### Action item
Restate word for word the lines of the material below, from the line with "camera: 10 degrees left, 15 degrees up" to the line with "none -> pink flashlight [455,249,608,372]", both lines included, and no others.

### Data for processing
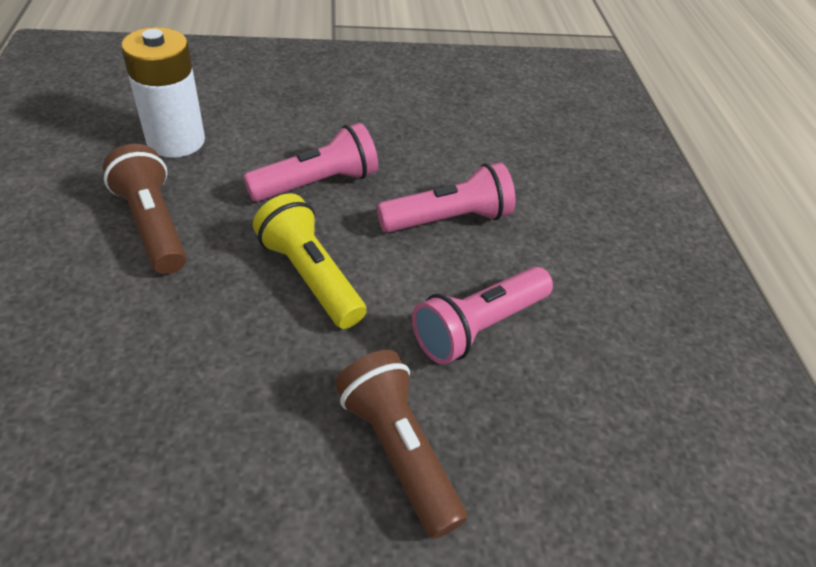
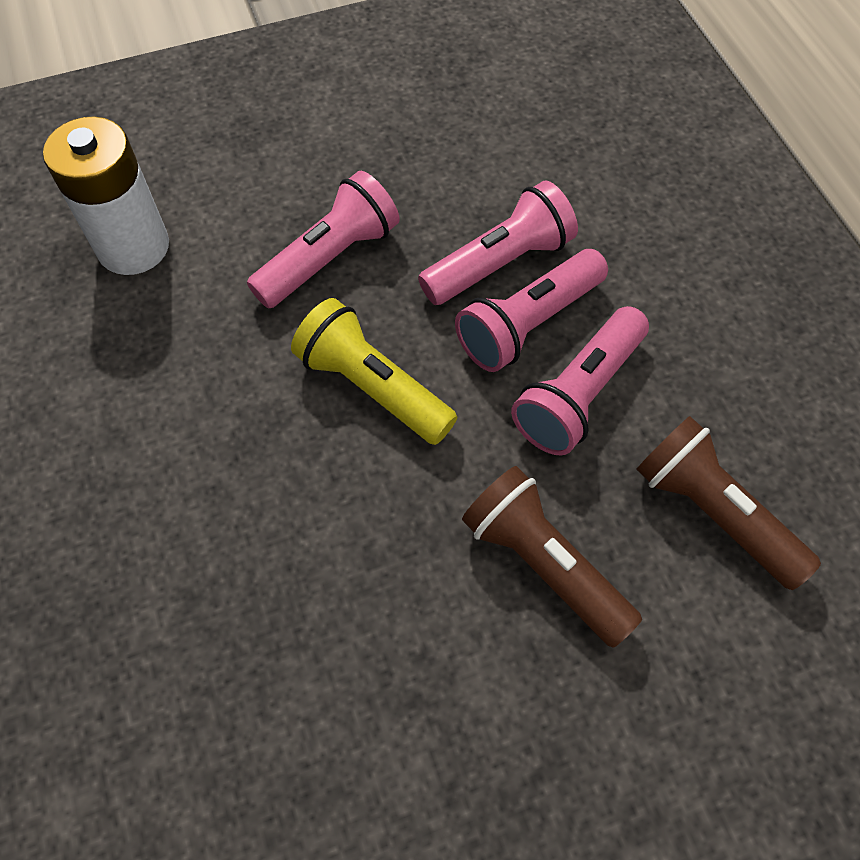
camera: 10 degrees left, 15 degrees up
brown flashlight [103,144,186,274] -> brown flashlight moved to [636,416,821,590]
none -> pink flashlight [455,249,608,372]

--

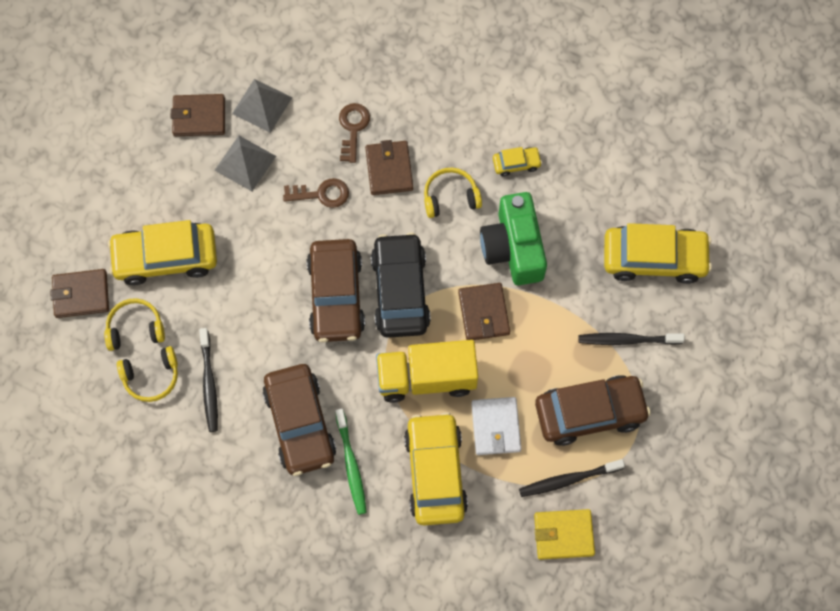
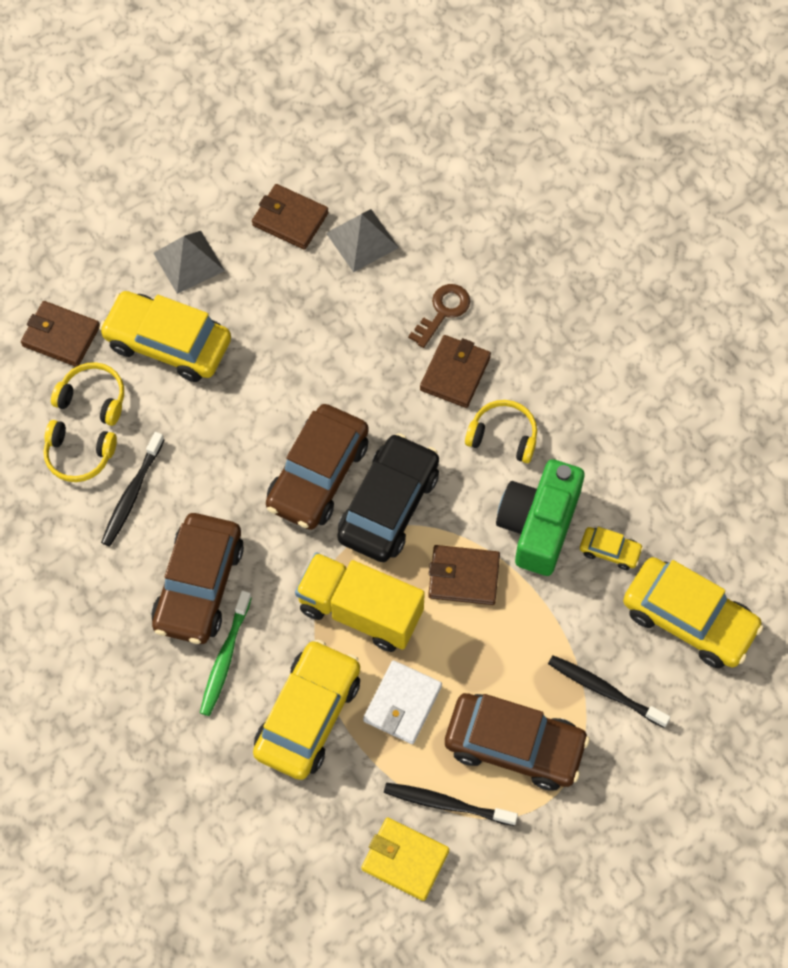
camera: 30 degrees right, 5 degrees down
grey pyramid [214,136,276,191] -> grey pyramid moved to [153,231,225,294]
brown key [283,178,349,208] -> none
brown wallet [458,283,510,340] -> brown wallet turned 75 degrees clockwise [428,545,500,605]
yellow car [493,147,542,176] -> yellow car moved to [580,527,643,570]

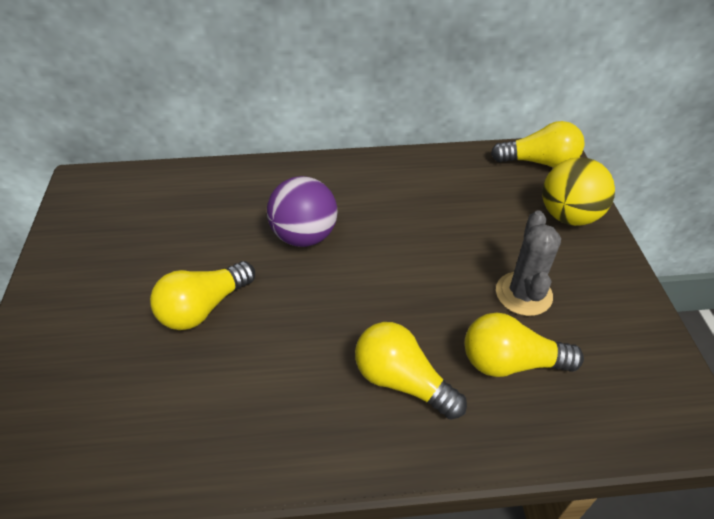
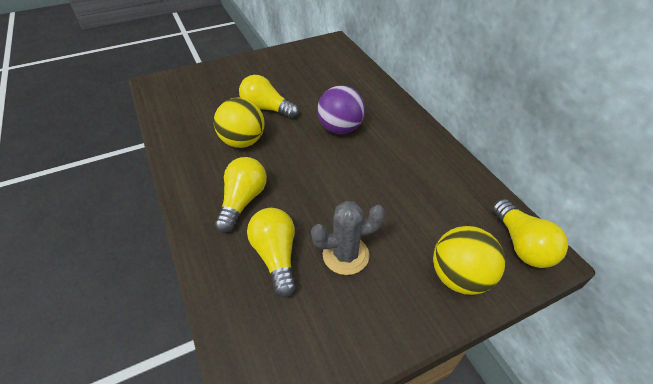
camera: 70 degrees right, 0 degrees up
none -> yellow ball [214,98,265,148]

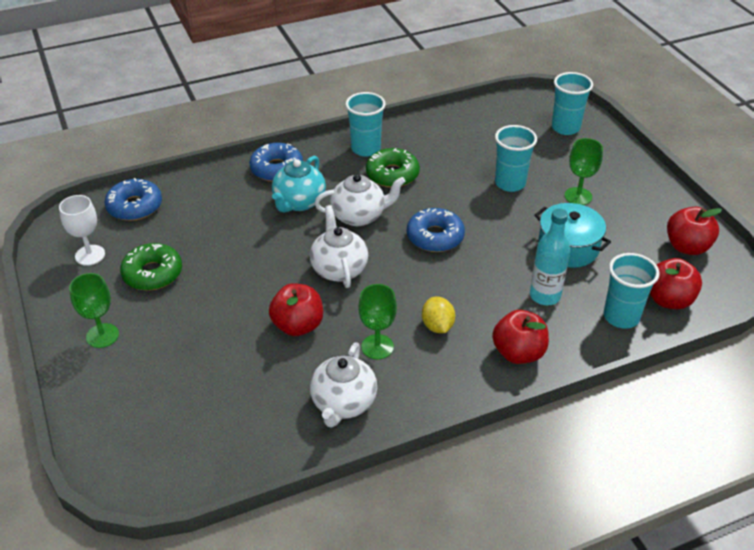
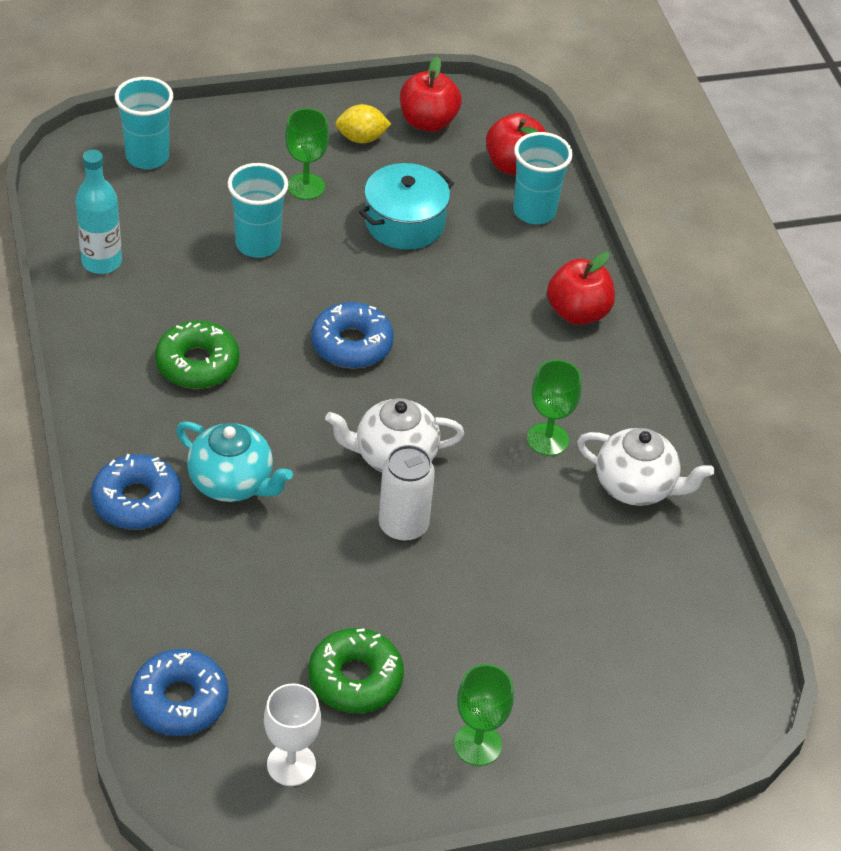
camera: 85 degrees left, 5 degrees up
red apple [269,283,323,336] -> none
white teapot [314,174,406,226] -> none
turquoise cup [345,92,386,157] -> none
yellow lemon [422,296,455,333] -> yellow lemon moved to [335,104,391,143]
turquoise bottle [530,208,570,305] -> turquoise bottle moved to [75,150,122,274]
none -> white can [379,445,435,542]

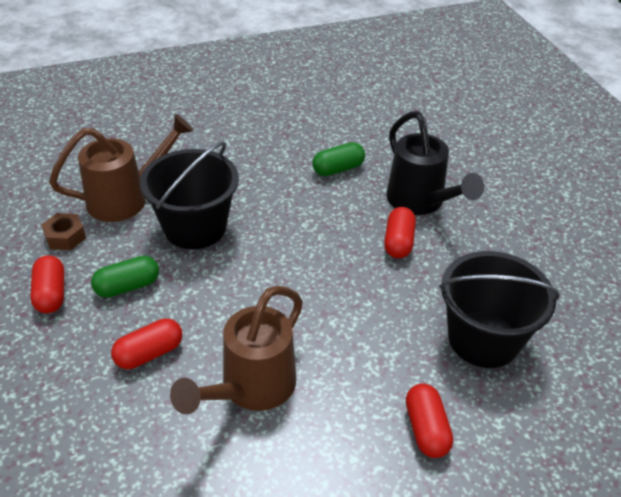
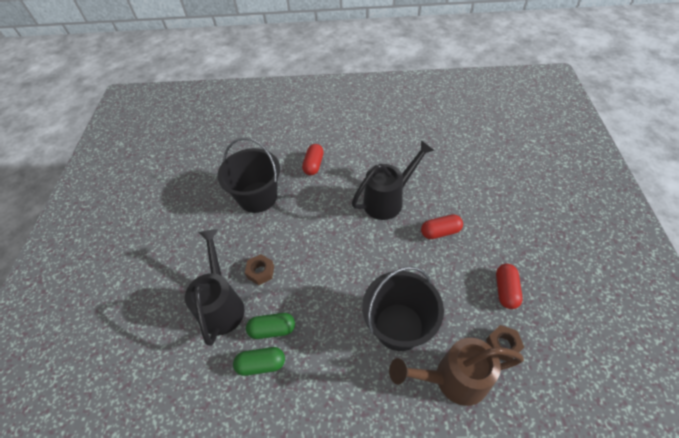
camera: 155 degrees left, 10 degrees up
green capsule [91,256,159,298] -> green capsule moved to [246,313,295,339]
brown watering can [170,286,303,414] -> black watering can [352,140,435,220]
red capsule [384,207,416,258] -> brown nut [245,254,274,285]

* * *

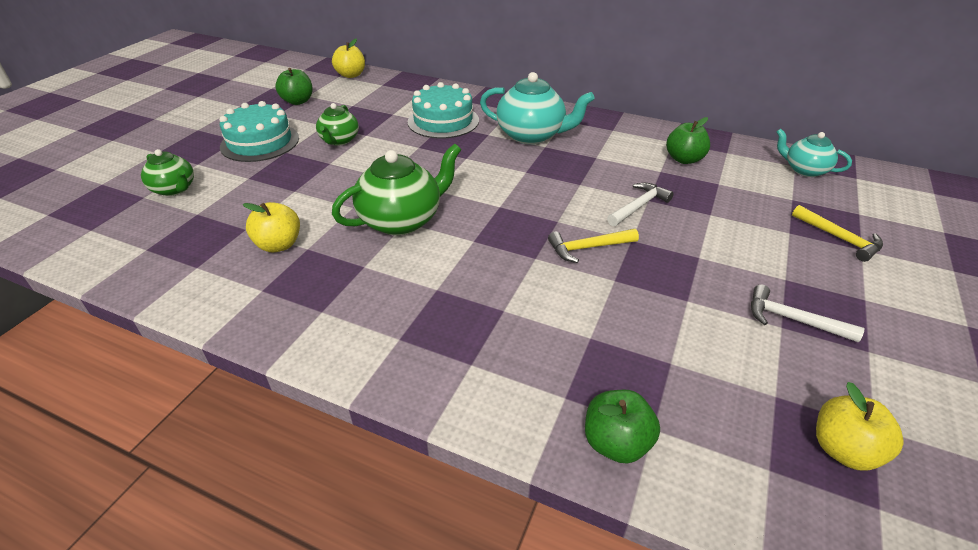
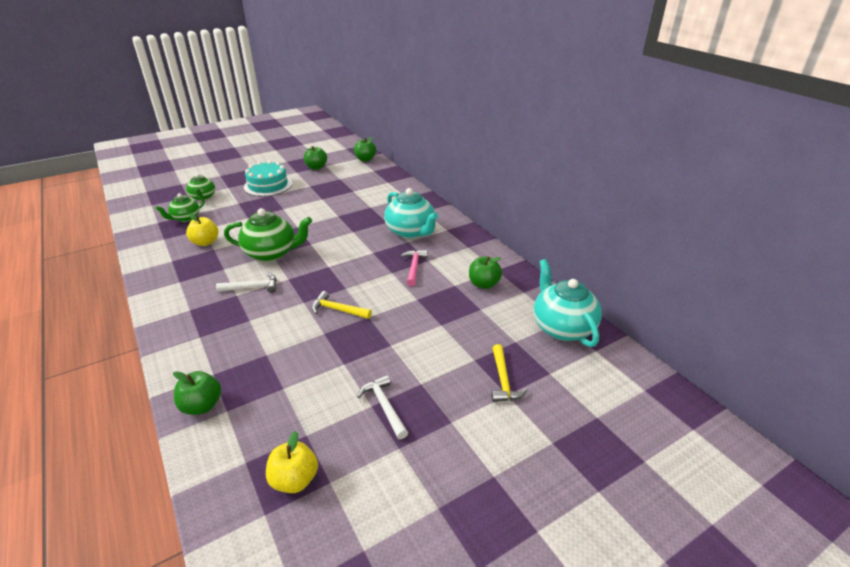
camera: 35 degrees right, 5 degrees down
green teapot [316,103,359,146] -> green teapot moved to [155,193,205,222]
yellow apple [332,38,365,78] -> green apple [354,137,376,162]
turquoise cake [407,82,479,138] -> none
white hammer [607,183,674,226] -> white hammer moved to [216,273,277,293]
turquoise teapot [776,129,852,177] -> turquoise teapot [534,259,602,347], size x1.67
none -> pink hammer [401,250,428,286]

### Solution for this task
camera: 10 degrees left, 15 degrees up
brown flashlight [103,144,186,274] -> brown flashlight moved to [636,416,821,590]
none -> pink flashlight [455,249,608,372]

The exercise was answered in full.